### WORKING DATA
"""
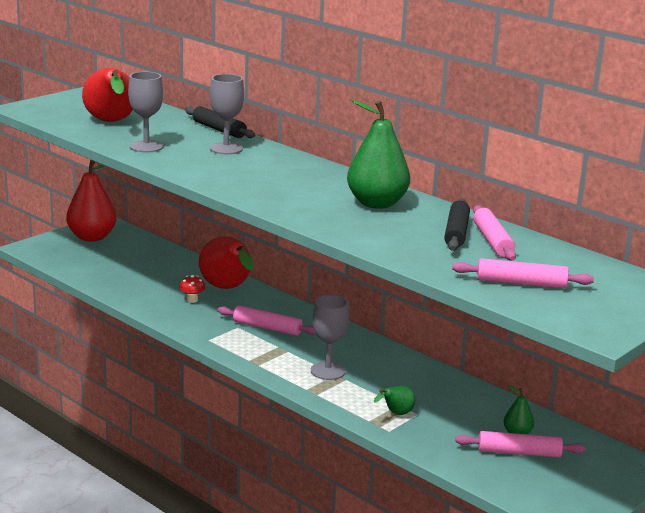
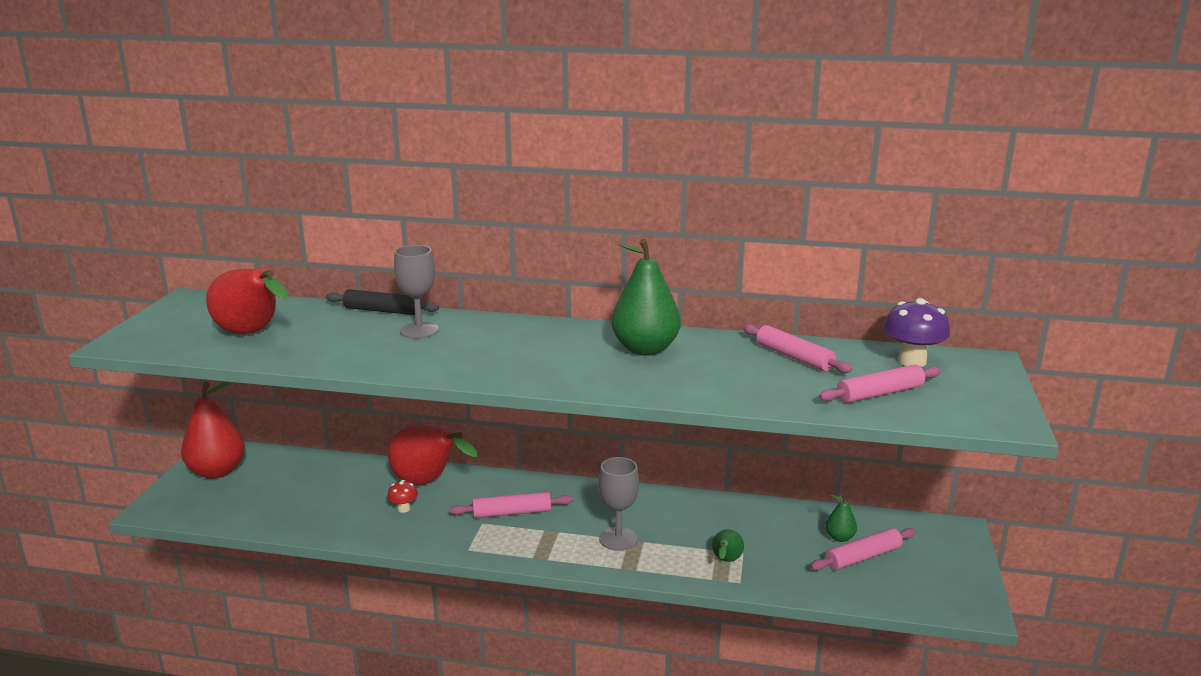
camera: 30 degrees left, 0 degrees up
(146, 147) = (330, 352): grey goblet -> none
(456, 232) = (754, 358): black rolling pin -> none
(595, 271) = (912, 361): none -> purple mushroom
"""
"""
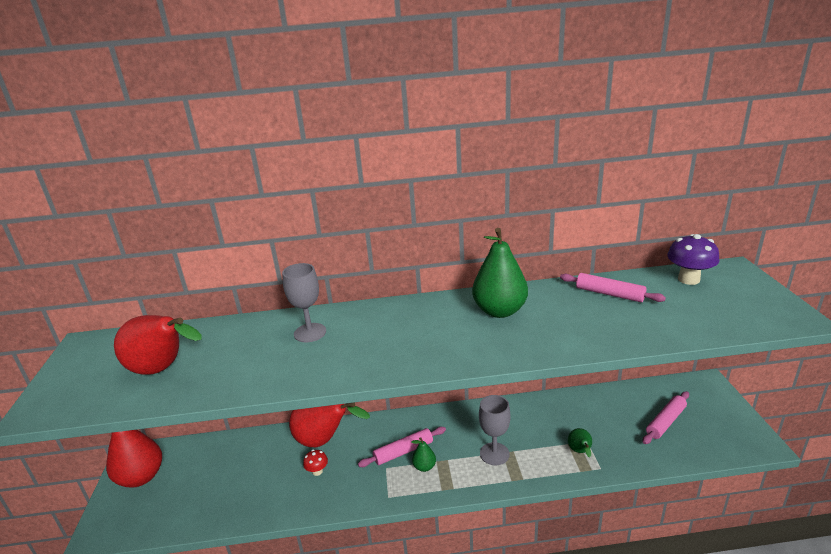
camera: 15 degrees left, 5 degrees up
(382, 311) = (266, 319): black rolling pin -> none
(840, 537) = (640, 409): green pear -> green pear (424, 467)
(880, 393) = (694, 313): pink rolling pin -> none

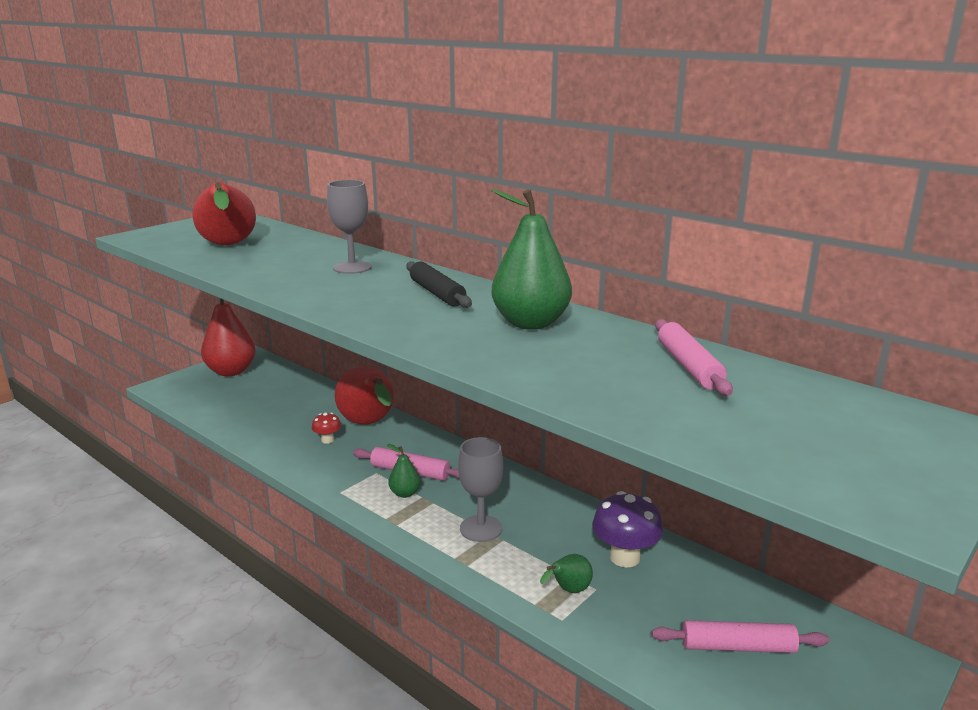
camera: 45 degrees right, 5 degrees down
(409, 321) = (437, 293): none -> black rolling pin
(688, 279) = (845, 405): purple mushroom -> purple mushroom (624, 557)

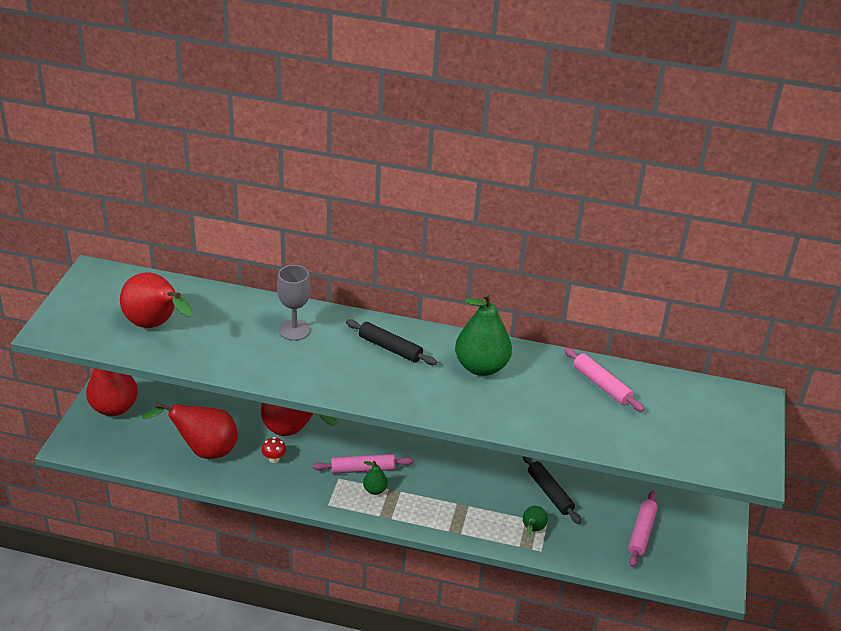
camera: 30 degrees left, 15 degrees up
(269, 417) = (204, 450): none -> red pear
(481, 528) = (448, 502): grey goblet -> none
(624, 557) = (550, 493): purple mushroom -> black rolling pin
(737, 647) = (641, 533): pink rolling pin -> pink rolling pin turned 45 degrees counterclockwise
"""
### EXERCISE GOAL
Reproduce, word for word and in full, only the lines above that start at the line with "camera: 30 degrees left, 0 degrees up" and run through the line with "(595, 271) = (912, 361): none", both ends included.

### ANSWER SPACE
camera: 30 degrees left, 0 degrees up
(146, 147) = (330, 352): grey goblet -> none
(456, 232) = (754, 358): black rolling pin -> none
(595, 271) = (912, 361): none -> purple mushroom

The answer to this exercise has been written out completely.